> **Collection entries**
[start]
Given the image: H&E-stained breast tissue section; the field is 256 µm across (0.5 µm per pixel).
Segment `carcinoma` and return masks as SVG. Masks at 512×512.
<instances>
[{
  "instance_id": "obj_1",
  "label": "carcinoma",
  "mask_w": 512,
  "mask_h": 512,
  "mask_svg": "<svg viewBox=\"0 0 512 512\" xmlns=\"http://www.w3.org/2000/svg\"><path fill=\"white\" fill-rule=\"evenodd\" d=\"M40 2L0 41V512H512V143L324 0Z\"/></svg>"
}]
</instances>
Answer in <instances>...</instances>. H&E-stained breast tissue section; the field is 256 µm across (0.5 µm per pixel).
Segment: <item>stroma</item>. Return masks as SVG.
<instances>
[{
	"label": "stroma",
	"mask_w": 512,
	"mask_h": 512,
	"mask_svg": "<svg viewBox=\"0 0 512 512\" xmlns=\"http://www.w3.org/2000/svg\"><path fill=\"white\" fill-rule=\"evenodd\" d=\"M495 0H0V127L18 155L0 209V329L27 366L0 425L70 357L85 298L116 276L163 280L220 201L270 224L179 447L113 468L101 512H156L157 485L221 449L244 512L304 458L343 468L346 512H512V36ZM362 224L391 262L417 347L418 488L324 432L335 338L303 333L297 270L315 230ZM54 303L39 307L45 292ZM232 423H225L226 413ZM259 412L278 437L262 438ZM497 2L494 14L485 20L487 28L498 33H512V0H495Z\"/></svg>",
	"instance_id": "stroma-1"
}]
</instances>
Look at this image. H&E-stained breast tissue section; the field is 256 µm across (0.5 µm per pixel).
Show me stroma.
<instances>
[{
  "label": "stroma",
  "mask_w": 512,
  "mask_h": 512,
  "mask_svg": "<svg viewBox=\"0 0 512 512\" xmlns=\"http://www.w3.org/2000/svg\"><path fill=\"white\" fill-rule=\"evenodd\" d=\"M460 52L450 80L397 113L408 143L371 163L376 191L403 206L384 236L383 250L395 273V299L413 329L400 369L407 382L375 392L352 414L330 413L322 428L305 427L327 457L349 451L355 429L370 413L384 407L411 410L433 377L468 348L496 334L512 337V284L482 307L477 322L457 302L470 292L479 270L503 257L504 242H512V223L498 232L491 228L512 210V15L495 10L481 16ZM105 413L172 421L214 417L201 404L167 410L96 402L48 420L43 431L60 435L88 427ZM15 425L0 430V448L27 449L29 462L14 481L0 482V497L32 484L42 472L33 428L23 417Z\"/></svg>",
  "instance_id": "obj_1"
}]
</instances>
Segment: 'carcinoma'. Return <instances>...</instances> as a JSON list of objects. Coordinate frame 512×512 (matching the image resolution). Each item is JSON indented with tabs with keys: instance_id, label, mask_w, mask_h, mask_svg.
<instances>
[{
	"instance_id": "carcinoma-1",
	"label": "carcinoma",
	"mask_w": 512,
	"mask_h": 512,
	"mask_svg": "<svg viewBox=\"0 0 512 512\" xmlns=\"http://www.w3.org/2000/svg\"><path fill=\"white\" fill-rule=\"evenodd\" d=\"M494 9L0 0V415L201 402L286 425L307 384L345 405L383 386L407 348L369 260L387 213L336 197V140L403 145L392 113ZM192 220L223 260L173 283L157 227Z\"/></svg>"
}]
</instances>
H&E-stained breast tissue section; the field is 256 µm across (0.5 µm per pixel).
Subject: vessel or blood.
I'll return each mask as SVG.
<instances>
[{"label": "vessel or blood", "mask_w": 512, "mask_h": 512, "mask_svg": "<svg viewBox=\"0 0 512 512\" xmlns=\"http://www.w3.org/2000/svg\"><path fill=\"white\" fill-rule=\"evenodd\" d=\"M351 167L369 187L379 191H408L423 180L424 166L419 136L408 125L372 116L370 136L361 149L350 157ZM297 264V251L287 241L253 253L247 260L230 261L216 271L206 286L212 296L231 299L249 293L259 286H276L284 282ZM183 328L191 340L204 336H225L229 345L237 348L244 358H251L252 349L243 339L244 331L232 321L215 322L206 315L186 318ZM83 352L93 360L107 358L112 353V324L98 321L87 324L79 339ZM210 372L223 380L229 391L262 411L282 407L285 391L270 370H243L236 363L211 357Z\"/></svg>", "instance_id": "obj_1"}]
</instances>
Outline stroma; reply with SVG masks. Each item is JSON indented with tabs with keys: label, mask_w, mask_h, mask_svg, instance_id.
[end]
> **TASK OBJECTIVE**
Using the records above, say how many lines include the string "field". Only the number is wanted.

> **CORRECT ANSWER**
4